_Exercise goal_. Each line below from the line with "P1 pin 2: +3V3 -> COM" to the line with "V2: 15V (plus" must be copied exactly, including those two, and no picture may appear in the copy.

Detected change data
+++
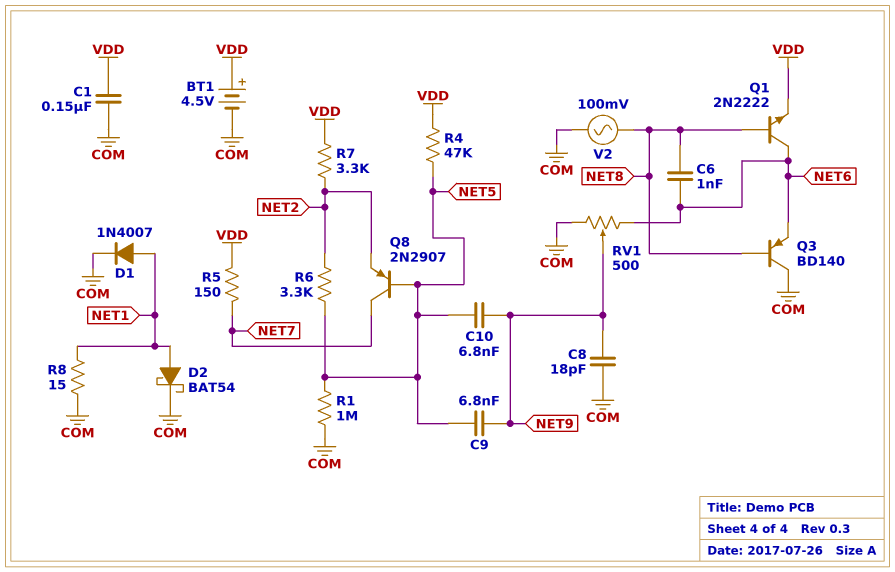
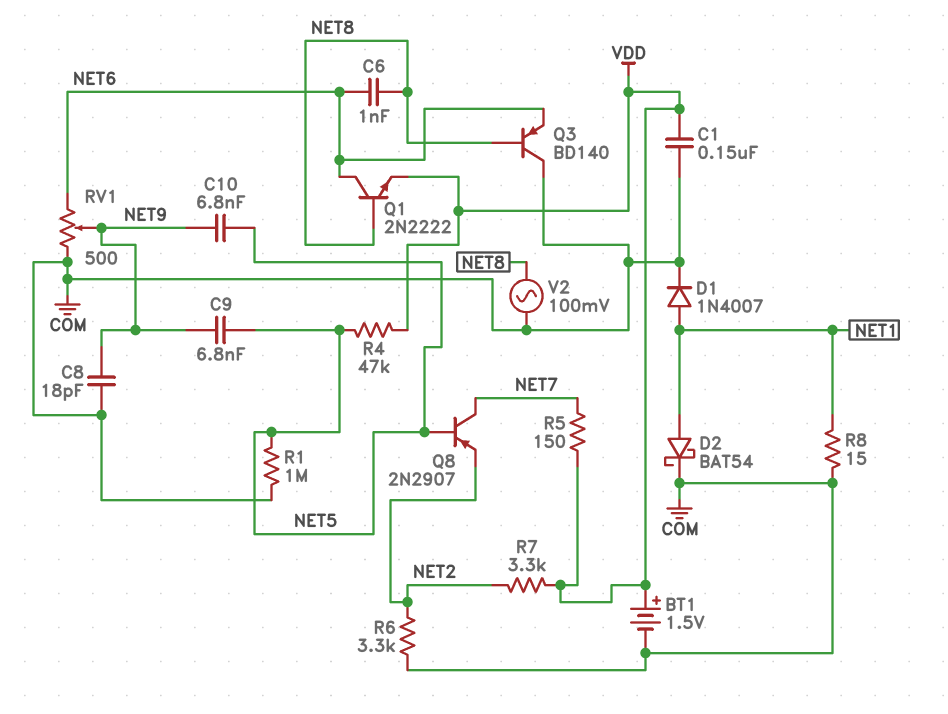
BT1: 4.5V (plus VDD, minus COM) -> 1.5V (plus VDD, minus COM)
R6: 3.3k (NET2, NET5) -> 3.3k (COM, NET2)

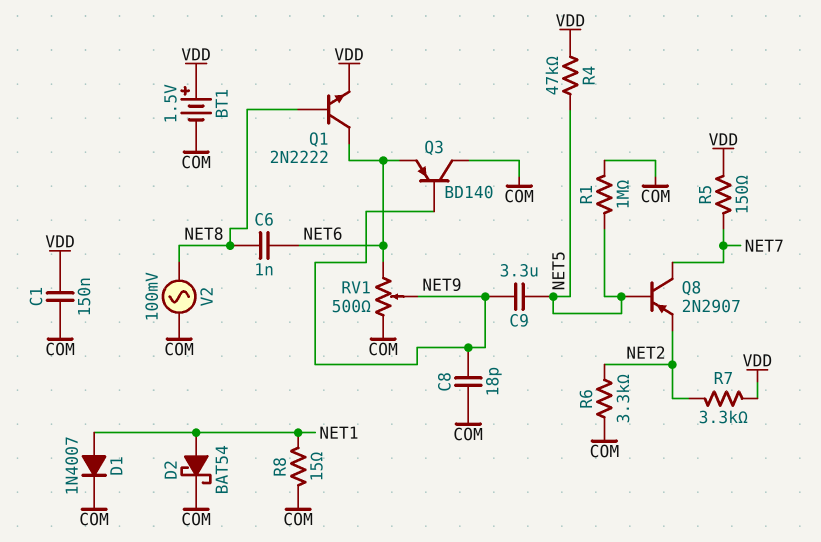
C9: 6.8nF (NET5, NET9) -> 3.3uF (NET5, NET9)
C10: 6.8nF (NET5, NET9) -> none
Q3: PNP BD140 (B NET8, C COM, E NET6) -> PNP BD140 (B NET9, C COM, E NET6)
+++
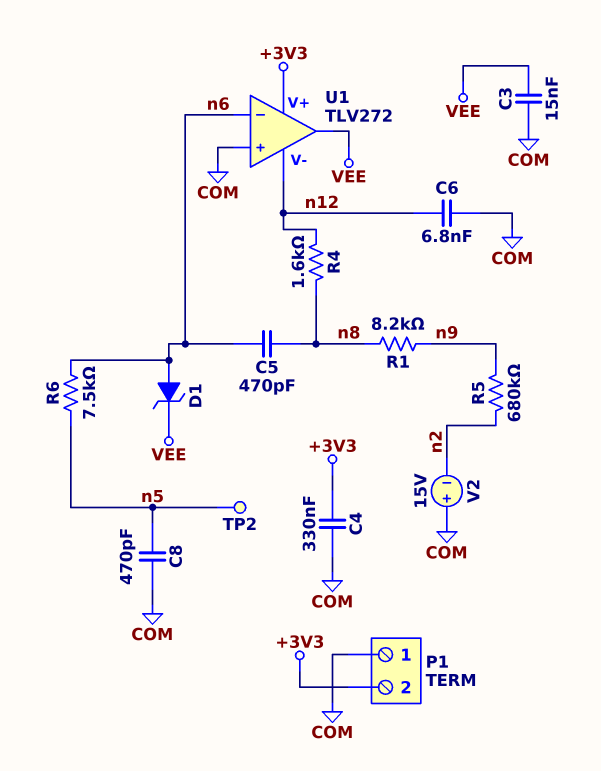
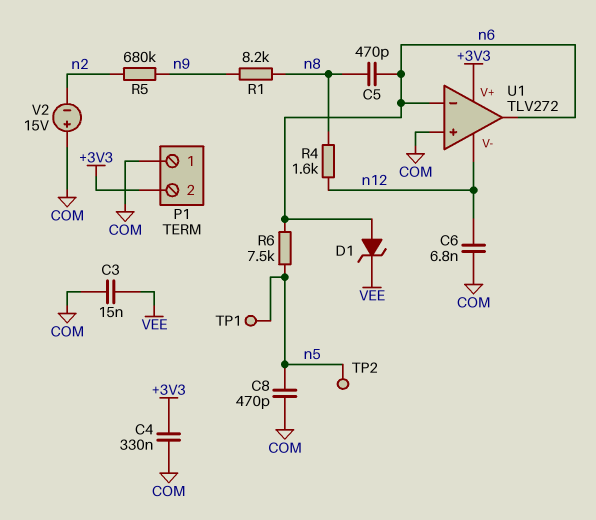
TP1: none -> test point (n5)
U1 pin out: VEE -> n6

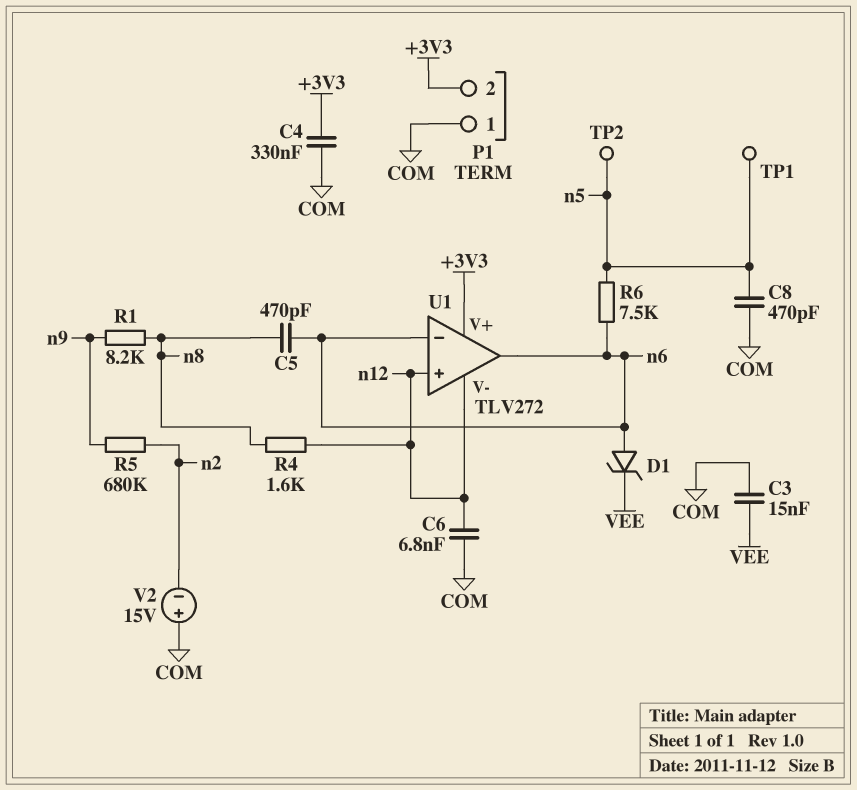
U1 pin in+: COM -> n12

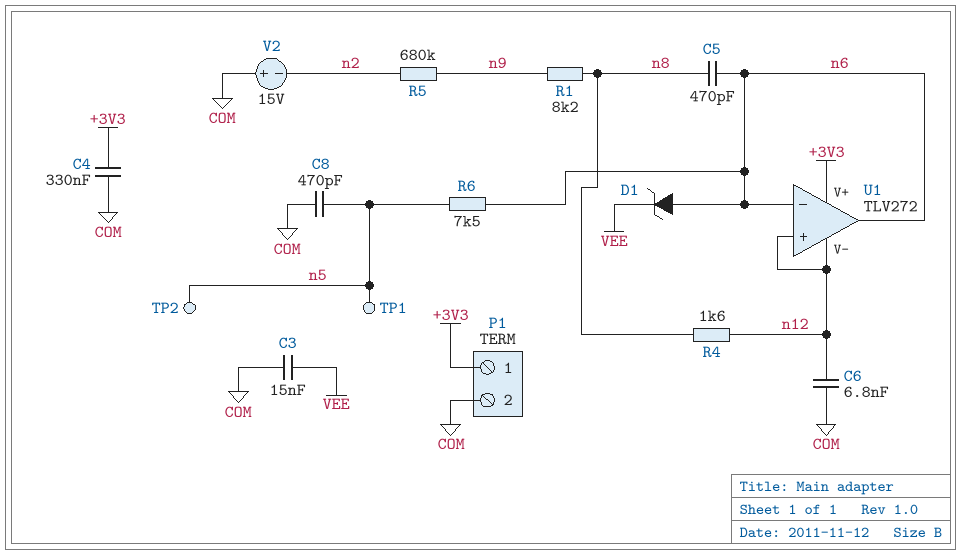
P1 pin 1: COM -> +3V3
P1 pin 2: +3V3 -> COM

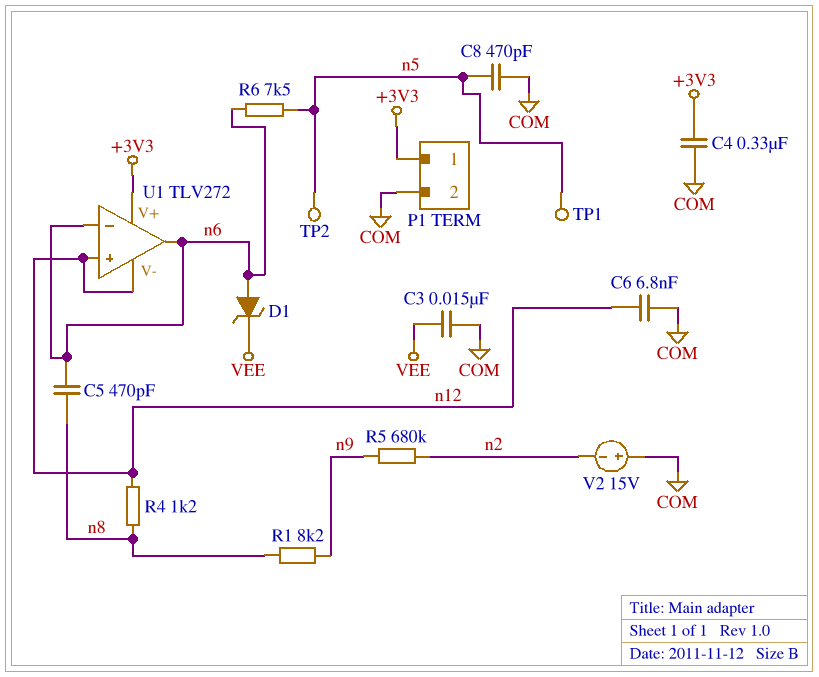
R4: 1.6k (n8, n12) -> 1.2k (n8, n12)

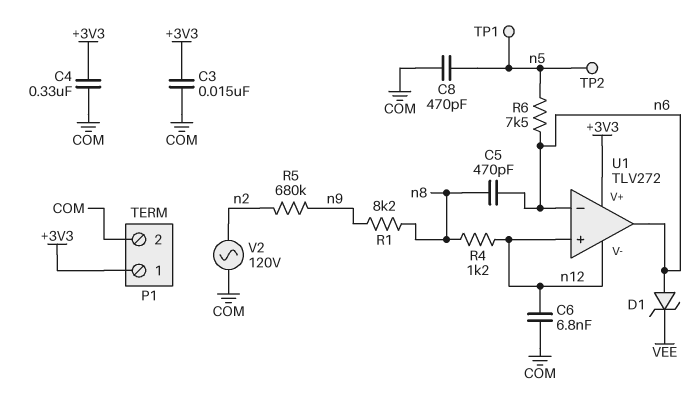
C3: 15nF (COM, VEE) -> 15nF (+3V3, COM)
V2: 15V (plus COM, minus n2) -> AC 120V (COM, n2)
+++
_Task answer_.
P1 pin 2: +3V3 -> COM

R4: 1.6k (n8, n12) -> 1.2k (n8, n12)

C3: 15nF (COM, VEE) -> 15nF (+3V3, COM)
V2: 15V (plus COM, minus n2) -> AC 120V (COM, n2)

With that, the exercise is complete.